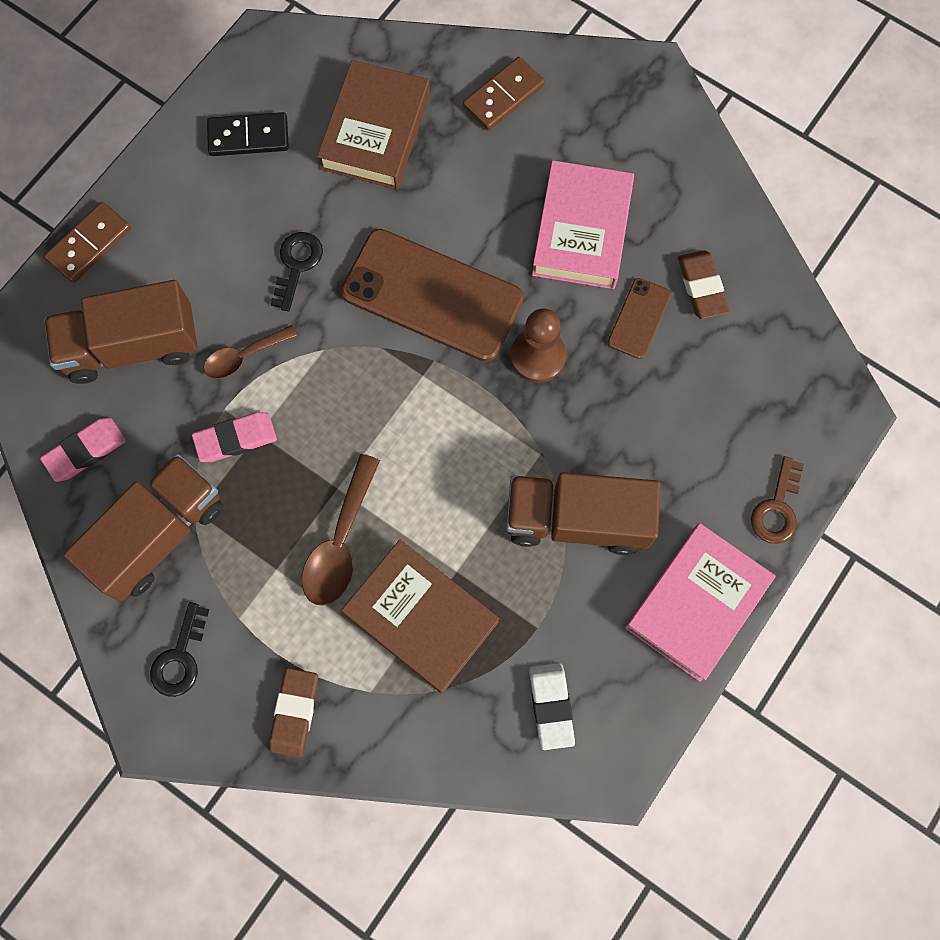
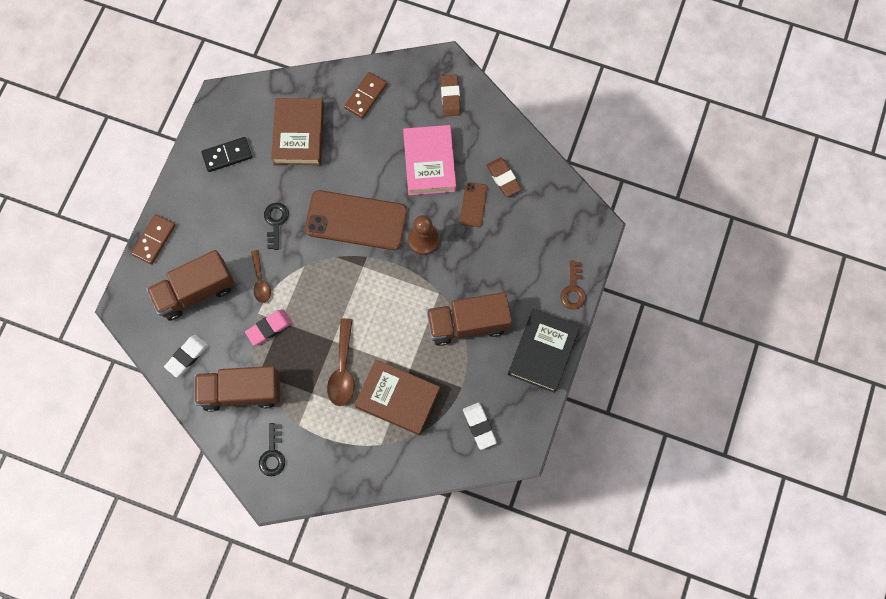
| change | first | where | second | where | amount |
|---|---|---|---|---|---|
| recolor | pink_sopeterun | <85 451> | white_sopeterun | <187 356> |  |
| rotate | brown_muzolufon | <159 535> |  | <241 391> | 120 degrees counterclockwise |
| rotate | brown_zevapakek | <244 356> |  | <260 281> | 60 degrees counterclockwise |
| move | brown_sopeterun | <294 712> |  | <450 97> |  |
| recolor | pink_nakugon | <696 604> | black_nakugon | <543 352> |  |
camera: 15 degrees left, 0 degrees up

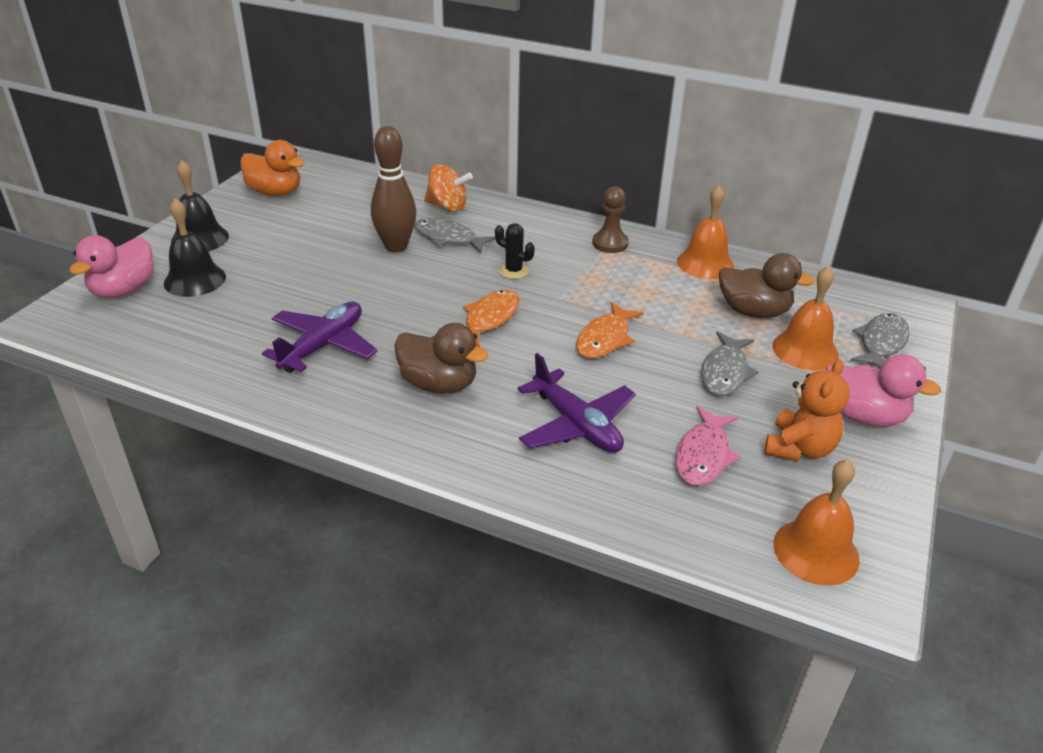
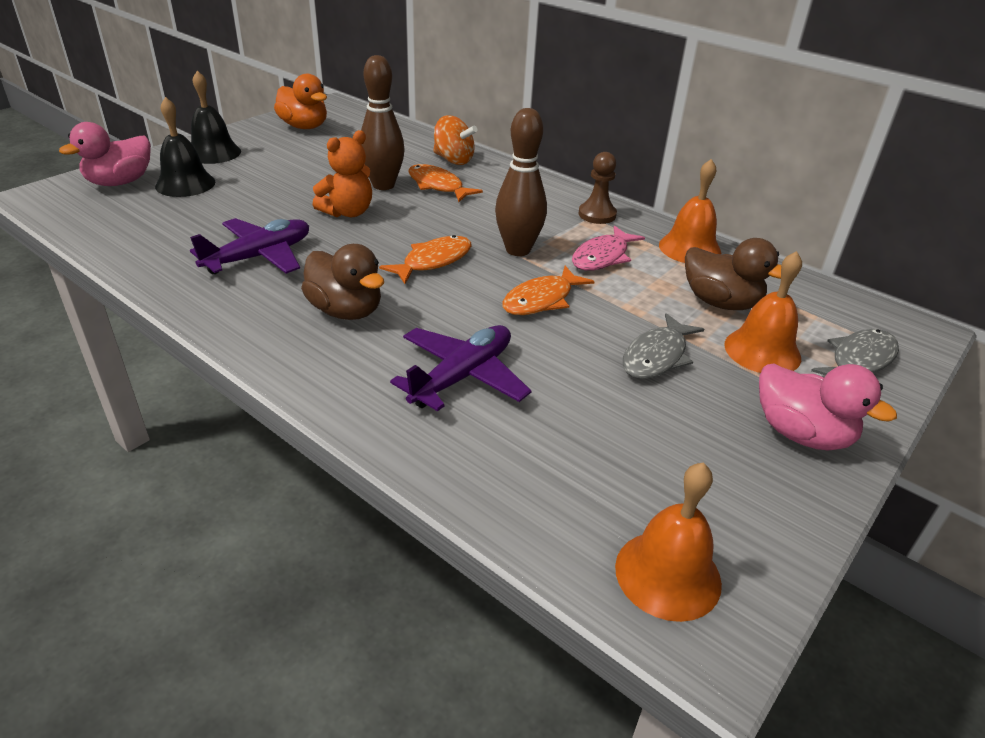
| change | first | where | second | where | amount |
|---|---|---|---|---|---|
| move | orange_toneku | <799 448> |  | <348 212> |  |
| rotate |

##########

Exercise instructions:
Could you copy each line above exactly as written, minus any pictures?

Reply to the exercise:
| change | first | where | second | where | amount |
|---|---|---|---|---|---|
| recolor | pink_sopeterun | <85 451> | white_sopeterun | <187 356> |  |
| rotate | brown_muzolufon | <159 535> |  | <241 391> | 120 degrees counterclockwise |
| rotate | brown_zevapakek | <244 356> |  | <260 281> | 60 degrees counterclockwise |
| move | brown_sopeterun | <294 712> |  | <450 97> |  |
| recolor | pink_nakugon | <696 604> | black_nakugon | <543 352> |  |
camera: 15 degrees left, 0 degrees up

| change | first | where | second | where | amount |
|---|---|---|---|---|---|
| move | orange_toneku | <799 448> |  | <348 212> |  |
| rotate |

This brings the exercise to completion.